### Task objective
Take each line of the data that contains the string "yellow" and copy it.

Data for review section start

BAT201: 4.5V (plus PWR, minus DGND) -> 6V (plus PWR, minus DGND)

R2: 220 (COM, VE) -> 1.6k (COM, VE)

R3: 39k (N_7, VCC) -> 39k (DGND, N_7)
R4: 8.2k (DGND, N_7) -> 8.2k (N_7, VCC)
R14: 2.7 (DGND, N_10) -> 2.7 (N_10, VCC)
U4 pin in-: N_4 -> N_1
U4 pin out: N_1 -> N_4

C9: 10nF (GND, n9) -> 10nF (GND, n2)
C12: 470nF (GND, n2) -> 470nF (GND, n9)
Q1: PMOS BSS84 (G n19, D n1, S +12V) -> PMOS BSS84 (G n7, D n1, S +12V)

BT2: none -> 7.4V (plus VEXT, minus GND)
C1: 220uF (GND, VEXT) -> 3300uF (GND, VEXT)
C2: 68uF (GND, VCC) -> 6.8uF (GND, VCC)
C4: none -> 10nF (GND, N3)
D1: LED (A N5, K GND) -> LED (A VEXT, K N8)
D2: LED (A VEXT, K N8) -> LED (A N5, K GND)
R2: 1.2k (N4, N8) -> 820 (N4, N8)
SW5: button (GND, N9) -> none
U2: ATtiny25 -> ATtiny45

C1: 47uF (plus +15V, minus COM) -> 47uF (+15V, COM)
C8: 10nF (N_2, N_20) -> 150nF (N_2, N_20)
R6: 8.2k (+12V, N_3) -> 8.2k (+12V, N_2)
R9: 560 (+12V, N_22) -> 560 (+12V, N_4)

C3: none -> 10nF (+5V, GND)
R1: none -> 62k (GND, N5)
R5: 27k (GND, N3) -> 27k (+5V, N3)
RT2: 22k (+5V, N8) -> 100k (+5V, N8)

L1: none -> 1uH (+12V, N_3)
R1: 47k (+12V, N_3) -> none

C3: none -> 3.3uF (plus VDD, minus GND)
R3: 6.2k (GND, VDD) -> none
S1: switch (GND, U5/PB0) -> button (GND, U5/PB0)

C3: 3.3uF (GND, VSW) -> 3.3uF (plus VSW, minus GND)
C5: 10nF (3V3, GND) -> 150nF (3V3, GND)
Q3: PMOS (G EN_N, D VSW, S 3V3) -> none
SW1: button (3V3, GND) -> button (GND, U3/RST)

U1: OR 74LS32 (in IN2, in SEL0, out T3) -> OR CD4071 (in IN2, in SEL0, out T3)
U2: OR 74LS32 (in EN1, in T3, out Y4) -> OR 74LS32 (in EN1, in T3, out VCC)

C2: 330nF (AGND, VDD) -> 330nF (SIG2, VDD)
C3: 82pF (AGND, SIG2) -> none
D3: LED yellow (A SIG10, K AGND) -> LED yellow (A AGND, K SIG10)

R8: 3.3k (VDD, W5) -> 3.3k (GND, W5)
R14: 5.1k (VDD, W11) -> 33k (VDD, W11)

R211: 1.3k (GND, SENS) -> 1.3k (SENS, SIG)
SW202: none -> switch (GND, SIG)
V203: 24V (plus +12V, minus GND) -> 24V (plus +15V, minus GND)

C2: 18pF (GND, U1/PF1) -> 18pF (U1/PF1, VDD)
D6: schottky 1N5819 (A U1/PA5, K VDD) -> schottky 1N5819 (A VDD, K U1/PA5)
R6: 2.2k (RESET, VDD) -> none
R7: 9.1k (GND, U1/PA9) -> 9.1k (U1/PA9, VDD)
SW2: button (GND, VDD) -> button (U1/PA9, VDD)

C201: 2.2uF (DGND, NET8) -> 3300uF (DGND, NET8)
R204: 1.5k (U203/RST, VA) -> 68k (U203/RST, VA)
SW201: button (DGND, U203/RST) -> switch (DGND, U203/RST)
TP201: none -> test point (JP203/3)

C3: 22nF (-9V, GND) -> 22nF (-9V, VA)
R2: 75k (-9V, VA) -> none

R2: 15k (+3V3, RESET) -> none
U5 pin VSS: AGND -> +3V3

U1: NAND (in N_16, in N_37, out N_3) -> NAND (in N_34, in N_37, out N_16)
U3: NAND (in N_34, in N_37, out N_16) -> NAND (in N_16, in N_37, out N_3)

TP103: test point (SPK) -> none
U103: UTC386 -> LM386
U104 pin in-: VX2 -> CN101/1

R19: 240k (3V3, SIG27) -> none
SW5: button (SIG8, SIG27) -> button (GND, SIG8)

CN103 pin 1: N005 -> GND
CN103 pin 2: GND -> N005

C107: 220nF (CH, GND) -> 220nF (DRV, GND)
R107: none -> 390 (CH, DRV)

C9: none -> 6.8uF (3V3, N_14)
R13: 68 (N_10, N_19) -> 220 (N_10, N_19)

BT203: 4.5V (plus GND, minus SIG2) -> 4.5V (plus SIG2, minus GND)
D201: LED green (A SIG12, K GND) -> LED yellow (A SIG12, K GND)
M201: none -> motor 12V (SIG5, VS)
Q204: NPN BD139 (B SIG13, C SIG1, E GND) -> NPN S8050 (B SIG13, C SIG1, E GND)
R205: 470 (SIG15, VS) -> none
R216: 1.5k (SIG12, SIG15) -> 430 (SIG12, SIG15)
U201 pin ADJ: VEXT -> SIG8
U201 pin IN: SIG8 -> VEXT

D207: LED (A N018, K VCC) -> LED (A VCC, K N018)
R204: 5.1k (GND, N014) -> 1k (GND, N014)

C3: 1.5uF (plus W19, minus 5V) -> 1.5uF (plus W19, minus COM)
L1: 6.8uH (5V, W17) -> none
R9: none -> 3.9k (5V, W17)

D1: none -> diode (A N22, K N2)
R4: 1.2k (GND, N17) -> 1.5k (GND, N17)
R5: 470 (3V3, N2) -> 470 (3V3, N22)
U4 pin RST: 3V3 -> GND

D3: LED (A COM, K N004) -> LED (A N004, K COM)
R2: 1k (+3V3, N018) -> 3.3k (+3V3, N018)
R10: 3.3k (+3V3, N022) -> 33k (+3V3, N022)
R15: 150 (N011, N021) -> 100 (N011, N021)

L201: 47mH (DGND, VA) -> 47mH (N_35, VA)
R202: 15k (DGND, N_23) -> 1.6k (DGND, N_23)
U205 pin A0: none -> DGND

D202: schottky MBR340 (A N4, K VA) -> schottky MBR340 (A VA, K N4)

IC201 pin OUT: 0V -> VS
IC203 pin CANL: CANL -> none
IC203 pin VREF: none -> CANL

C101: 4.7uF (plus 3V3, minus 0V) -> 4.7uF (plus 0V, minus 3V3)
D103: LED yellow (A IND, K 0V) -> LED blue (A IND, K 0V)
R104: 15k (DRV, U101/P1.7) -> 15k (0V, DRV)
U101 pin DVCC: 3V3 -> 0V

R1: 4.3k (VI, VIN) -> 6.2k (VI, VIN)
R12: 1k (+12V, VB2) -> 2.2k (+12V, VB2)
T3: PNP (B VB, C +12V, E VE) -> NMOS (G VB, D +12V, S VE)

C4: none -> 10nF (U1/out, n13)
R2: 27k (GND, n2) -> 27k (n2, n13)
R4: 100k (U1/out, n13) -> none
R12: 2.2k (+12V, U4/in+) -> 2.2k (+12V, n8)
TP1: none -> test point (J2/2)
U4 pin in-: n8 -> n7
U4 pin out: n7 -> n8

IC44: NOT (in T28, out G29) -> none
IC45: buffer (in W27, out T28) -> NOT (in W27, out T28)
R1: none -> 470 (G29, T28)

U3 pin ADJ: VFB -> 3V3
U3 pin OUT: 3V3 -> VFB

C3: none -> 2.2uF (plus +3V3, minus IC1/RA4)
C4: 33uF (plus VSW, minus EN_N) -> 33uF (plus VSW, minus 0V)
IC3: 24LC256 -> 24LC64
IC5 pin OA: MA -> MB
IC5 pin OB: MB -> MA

Data for review section end

### Completed task
D3: LED yellow (A SIG10, K AGND) -> LED yellow (A AGND, K SIG10)
D201: LED green (A SIG12, K GND) -> LED yellow (A SIG12, K GND)
D103: LED yellow (A IND, K 0V) -> LED blue (A IND, K 0V)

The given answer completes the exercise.